Word for word, transcribe all the entries shown below.
DATA RECORDS Start Marker
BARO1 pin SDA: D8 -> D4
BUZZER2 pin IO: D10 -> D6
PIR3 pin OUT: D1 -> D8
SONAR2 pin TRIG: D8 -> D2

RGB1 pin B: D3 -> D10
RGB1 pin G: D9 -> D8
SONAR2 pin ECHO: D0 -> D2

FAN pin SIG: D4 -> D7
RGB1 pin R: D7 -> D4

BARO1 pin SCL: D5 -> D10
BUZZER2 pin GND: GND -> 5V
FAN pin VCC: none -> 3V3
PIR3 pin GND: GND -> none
DATA RECORDS End Marker
**EXPECTED ANSWER**:
BARO1 pin SDA: D8 -> D4
BUZZER2 pin IO: D10 -> D6
PIR3 pin OUT: D1 -> D8
SONAR2 pin TRIG: D8 -> D2

RGB1 pin B: D3 -> D10
RGB1 pin G: D9 -> D8
SONAR2 pin ECHO: D0 -> D2

FAN pin SIG: D4 -> D7
RGB1 pin R: D7 -> D4

BARO1 pin SCL: D5 -> D10
BUZZER2 pin GND: GND -> 5V
FAN pin VCC: none -> 3V3
PIR3 pin GND: GND -> none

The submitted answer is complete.